(YOUR TASK): Write the entries below out again exactly; any picture in them stays out.

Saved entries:
= = = = = = =

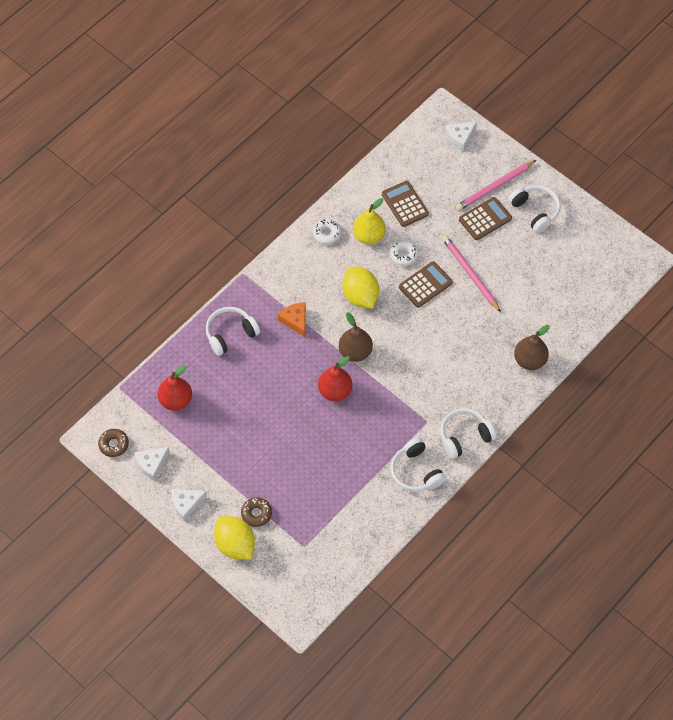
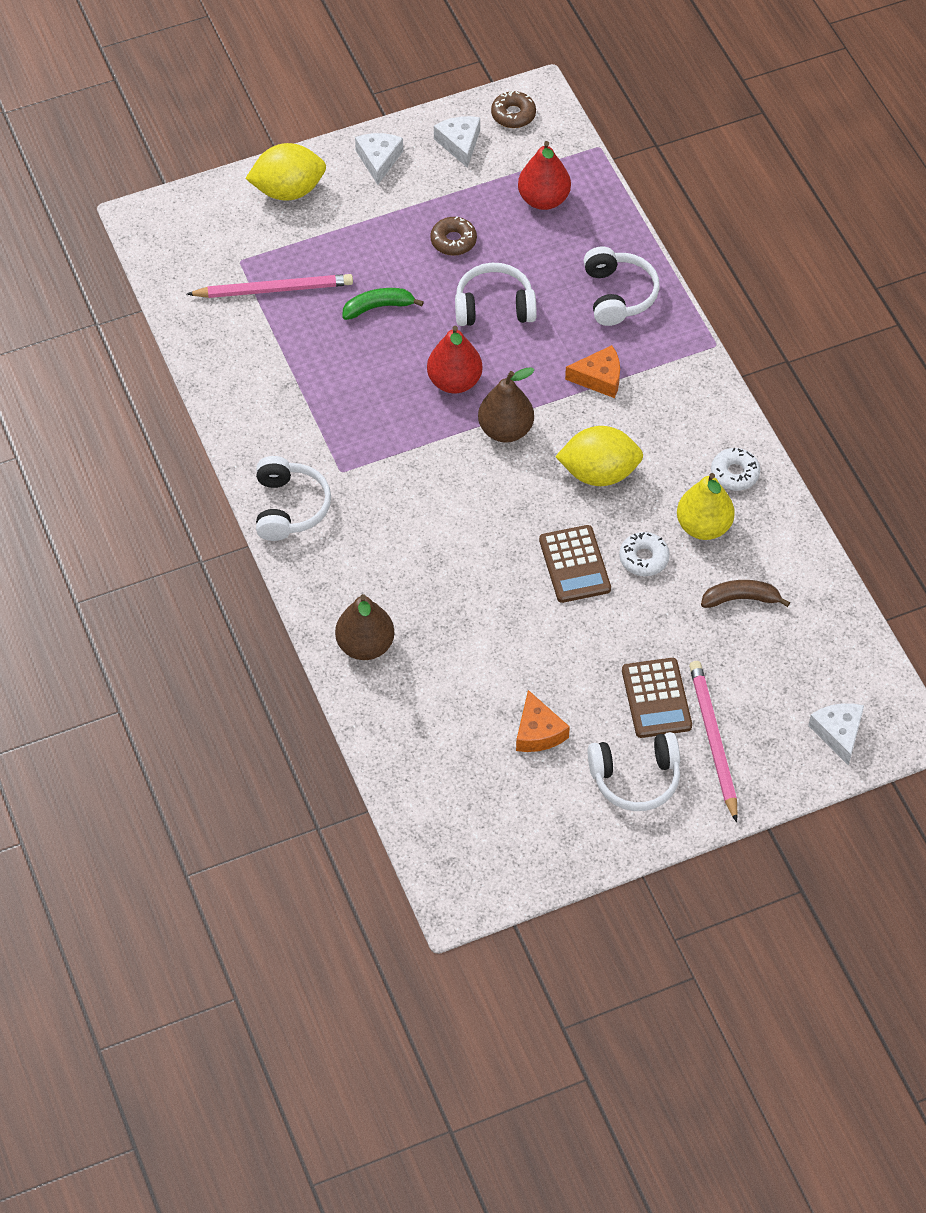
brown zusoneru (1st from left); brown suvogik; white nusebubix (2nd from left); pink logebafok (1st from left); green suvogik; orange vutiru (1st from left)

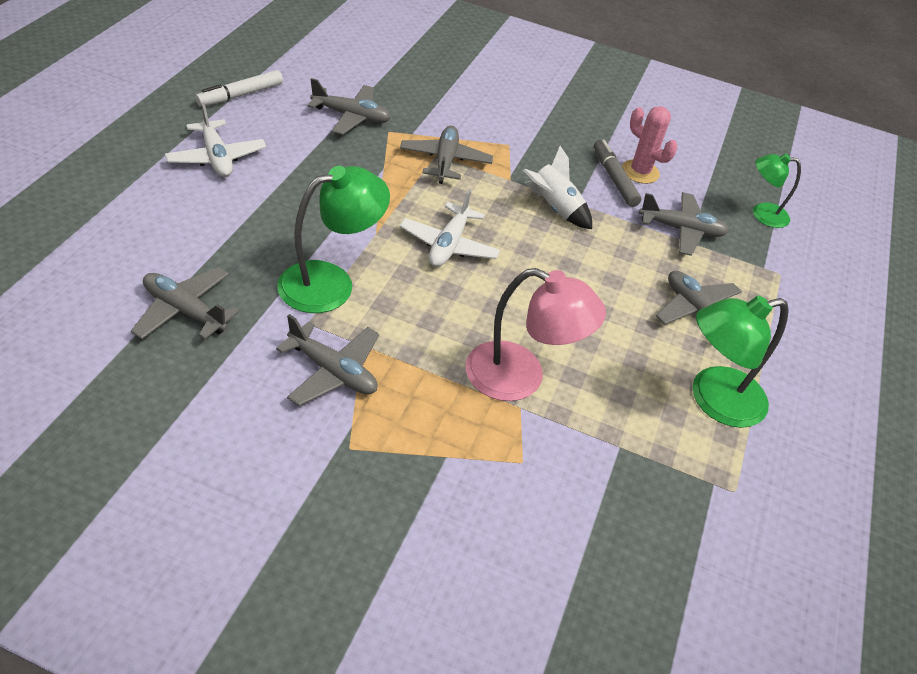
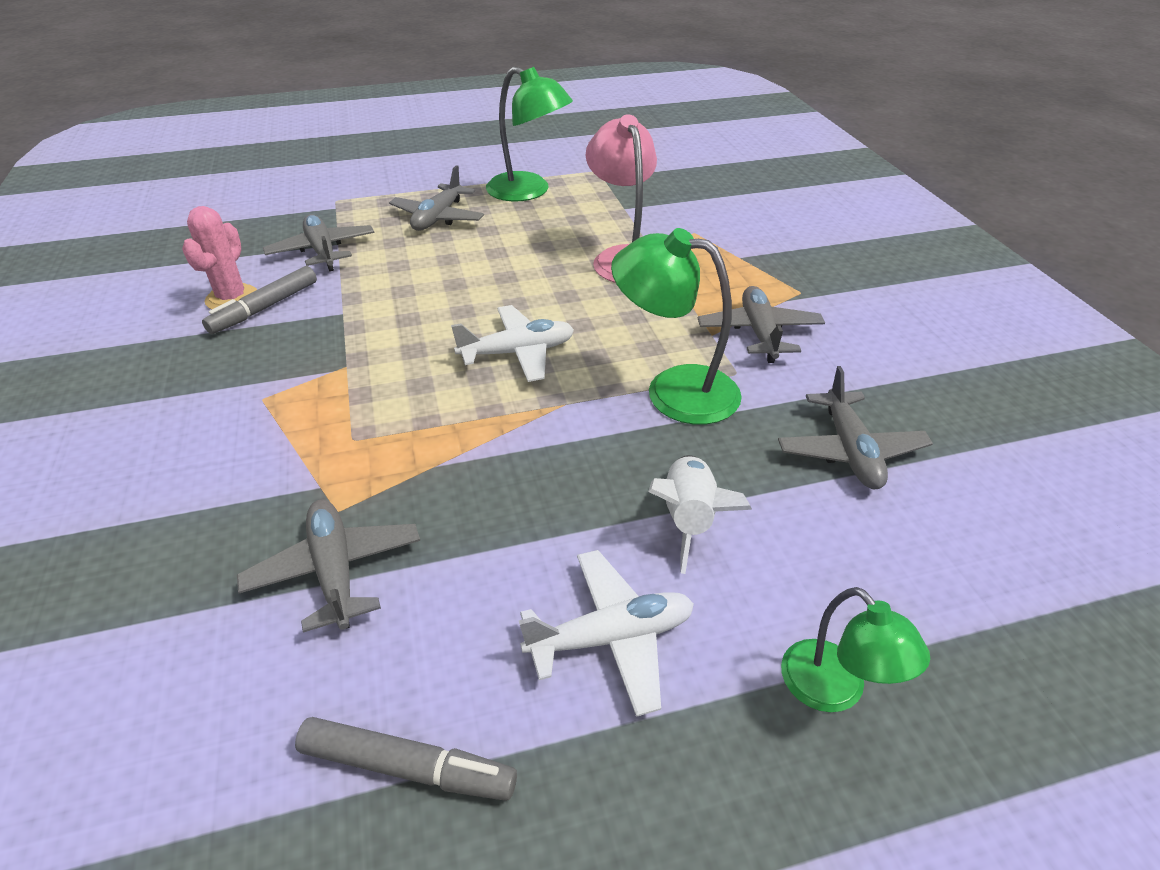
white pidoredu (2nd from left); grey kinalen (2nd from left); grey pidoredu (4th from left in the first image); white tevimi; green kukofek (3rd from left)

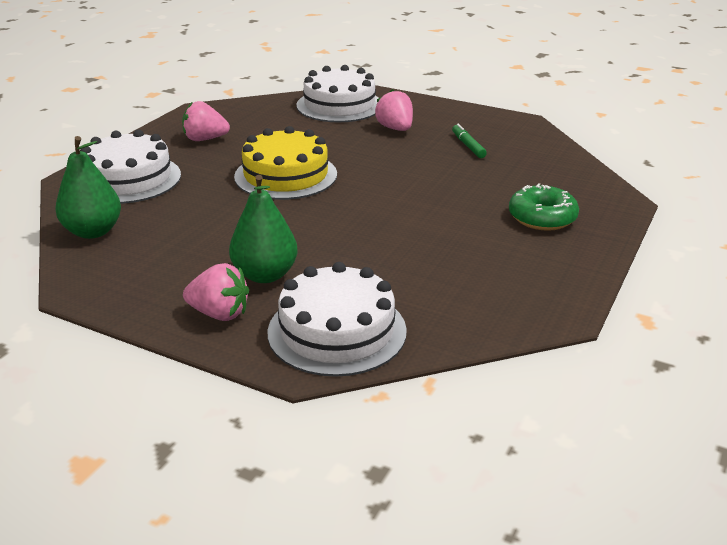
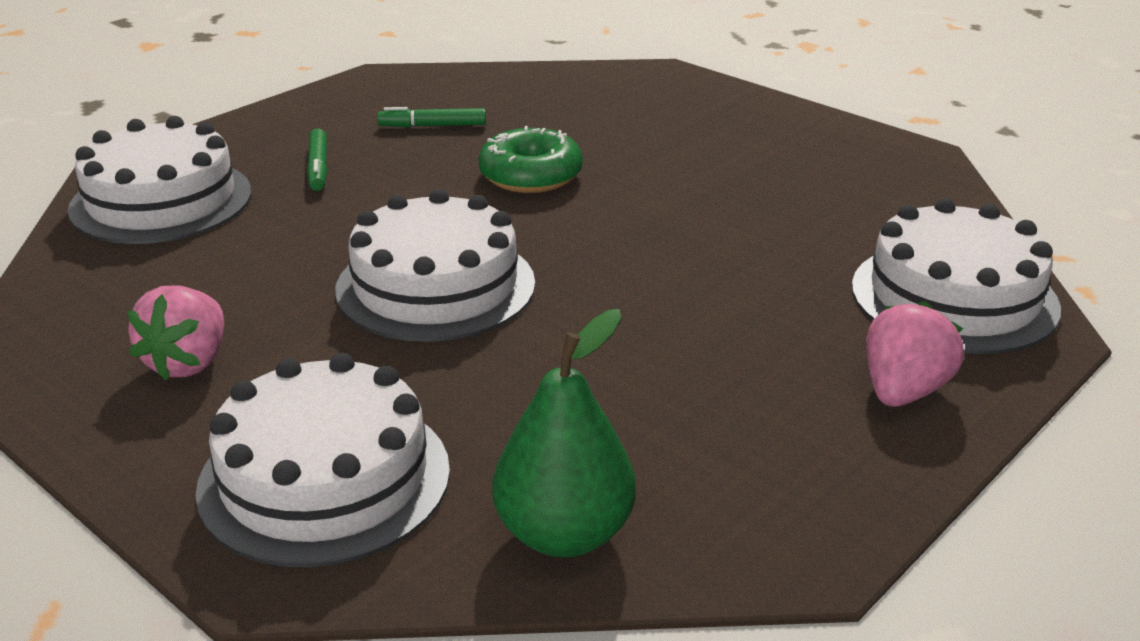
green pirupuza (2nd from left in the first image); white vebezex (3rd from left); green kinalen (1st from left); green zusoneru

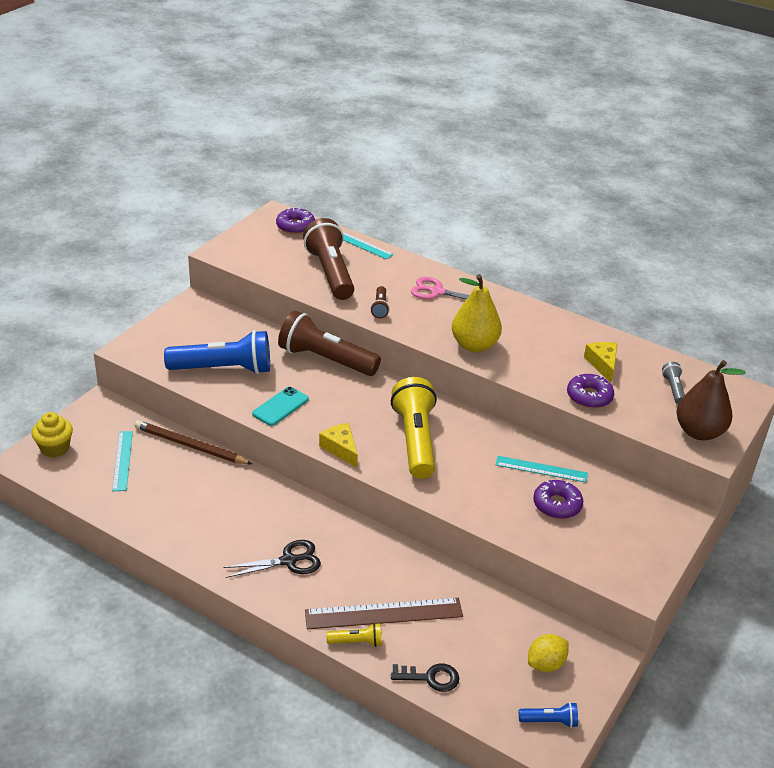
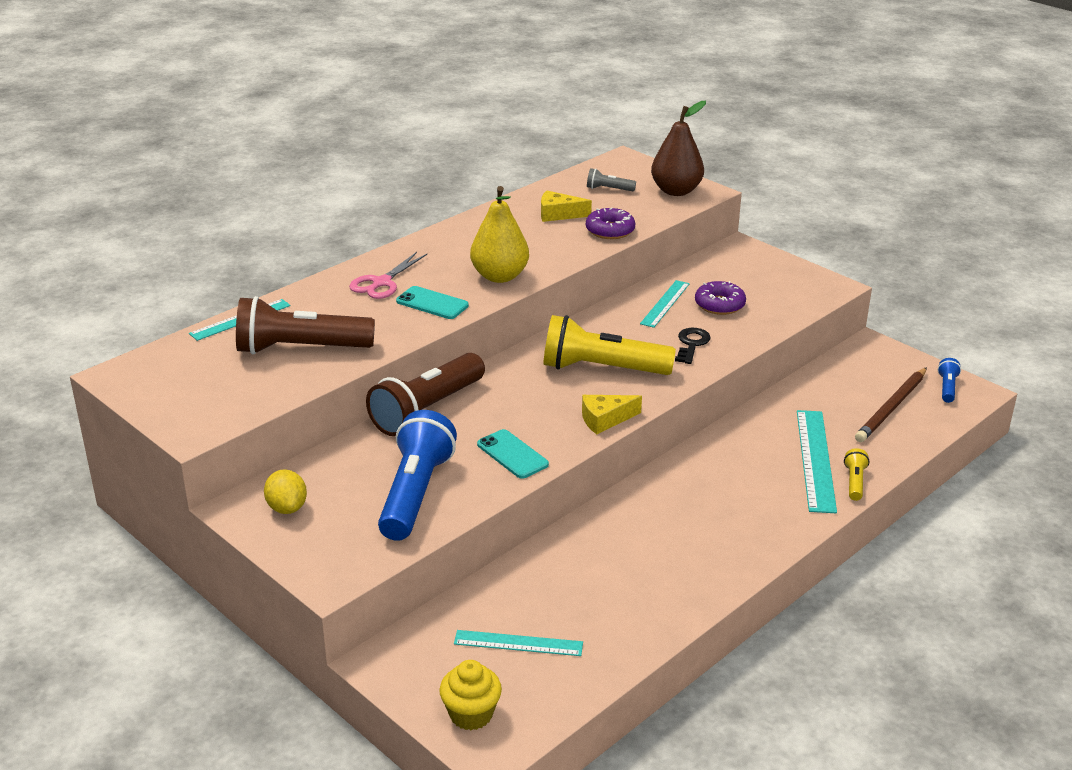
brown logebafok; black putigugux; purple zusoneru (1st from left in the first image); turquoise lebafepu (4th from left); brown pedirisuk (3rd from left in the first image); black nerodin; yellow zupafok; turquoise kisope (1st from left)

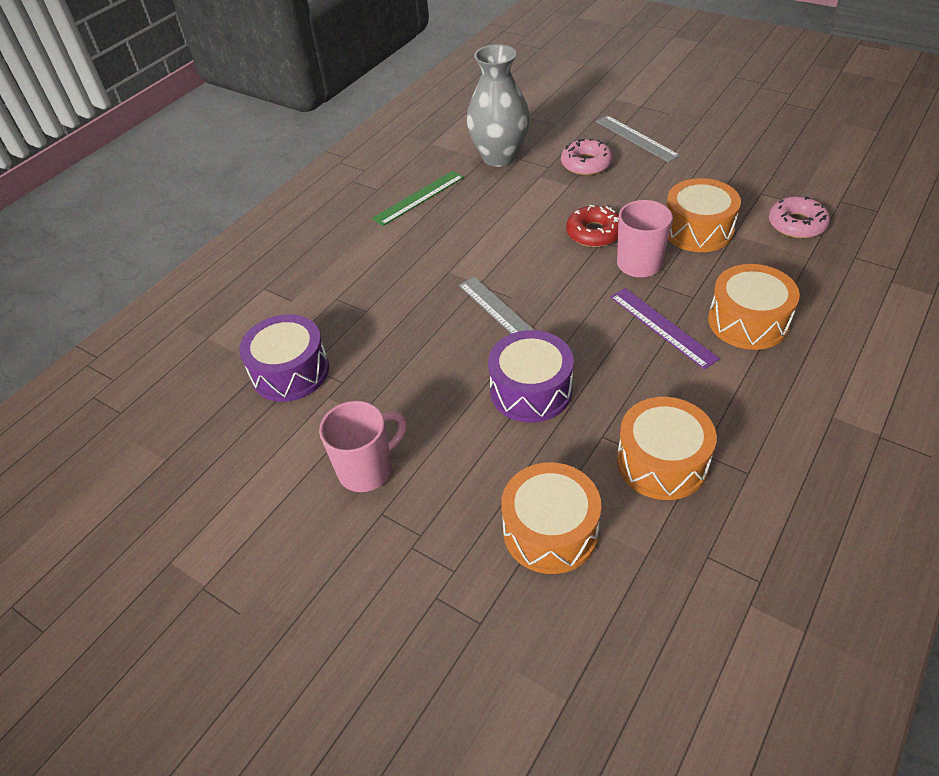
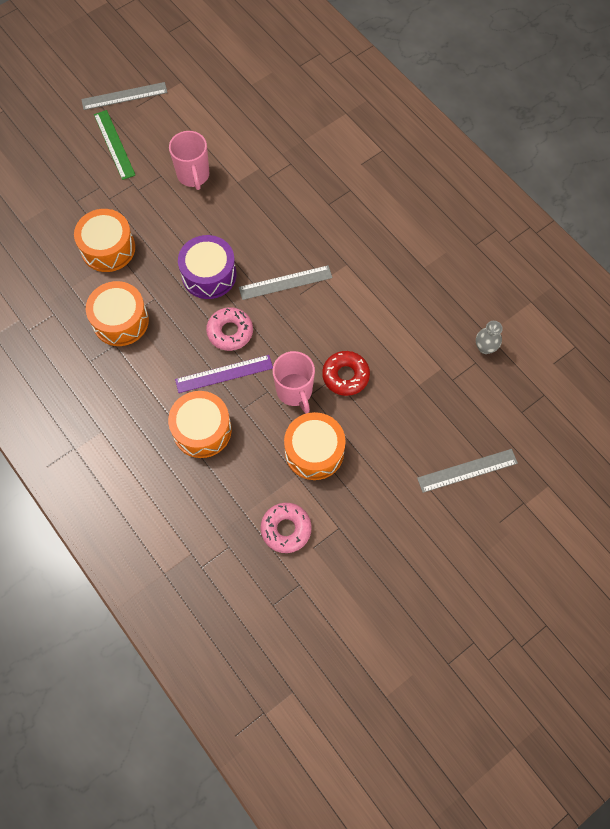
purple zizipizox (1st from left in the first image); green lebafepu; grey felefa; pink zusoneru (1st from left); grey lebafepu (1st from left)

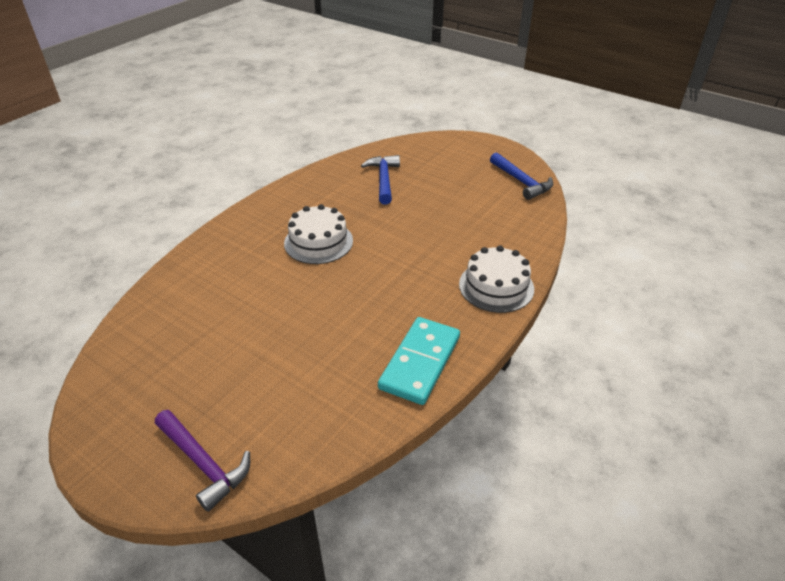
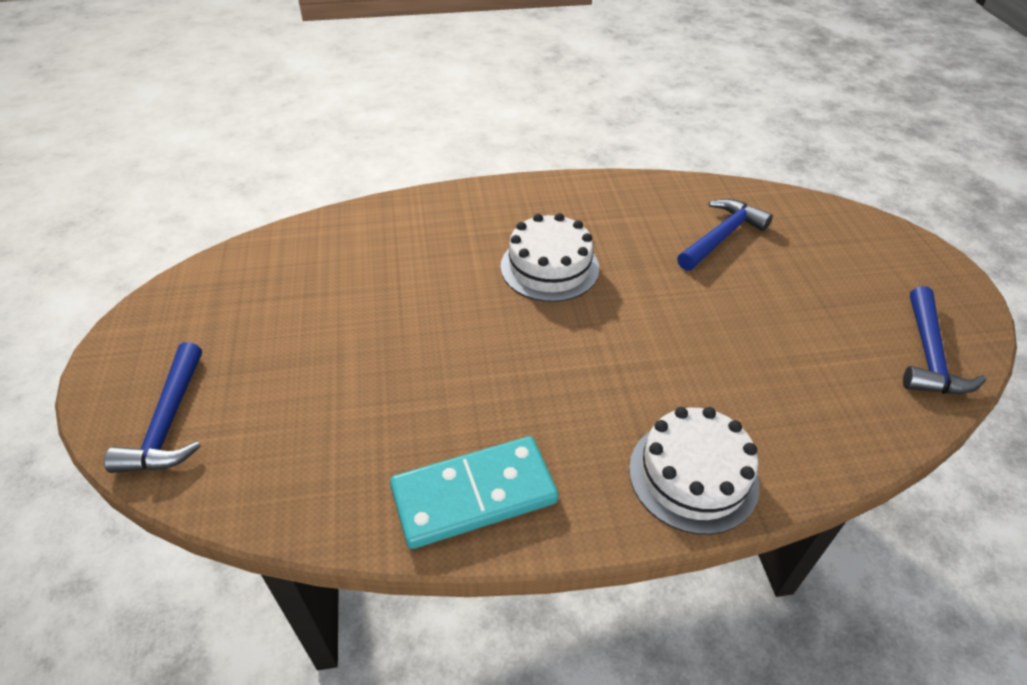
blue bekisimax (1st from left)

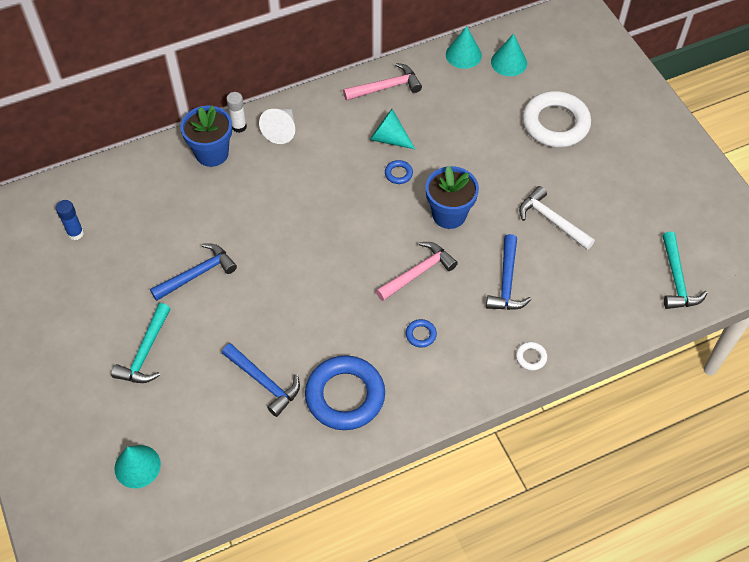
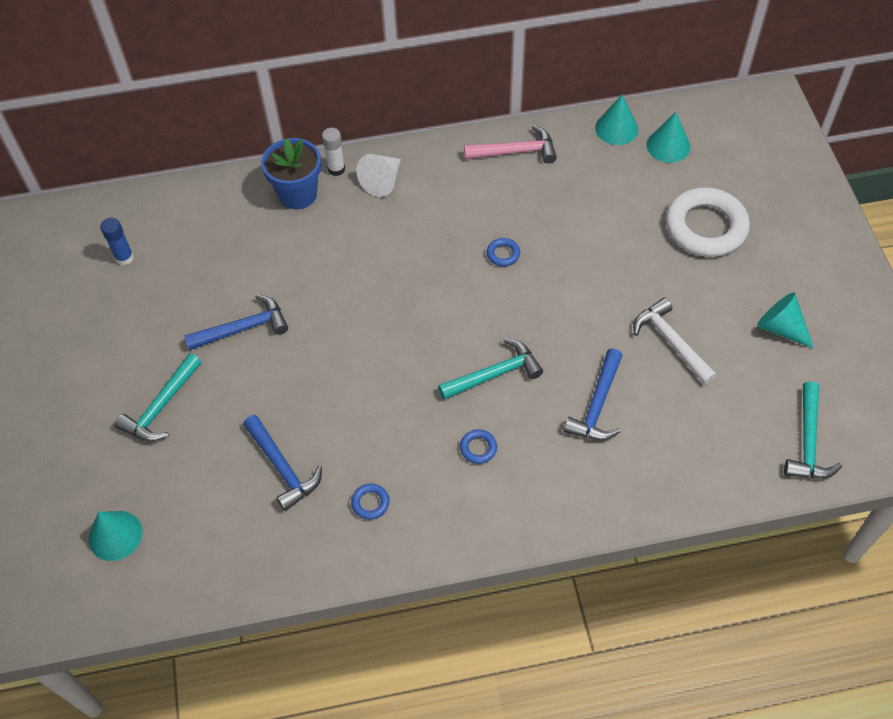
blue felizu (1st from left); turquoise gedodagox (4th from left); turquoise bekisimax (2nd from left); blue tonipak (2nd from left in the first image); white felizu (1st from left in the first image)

= = = = = = =

(TASK SOLUTION):
brown zusoneru (1st from left); brown suvogik; white nusebubix (2nd from left); pink logebafok (1st from left); green suvogik; orange vutiru (1st from left)

white pidoredu (2nd from left); grey kinalen (2nd from left); grey pidoredu (4th from left in the first image); white tevimi; green kukofek (3rd from left)

green pirupuza (2nd from left in the first image); white vebezex (3rd from left); green kinalen (1st from left); green zusoneru

brown logebafok; black putigugux; purple zusoneru (1st from left in the first image); turquoise lebafepu (4th from left); brown pedirisuk (3rd from left in the first image); black nerodin; yellow zupafok; turquoise kisope (1st from left)

purple zizipizox (1st from left in the first image); green lebafepu; grey felefa; pink zusoneru (1st from left); grey lebafepu (1st from left)

blue bekisimax (1st from left)

blue felizu (1st from left); turquoise gedodagox (4th from left); turquoise bekisimax (2nd from left); blue tonipak (2nd from left in the first image); white felizu (1st from left in the first image)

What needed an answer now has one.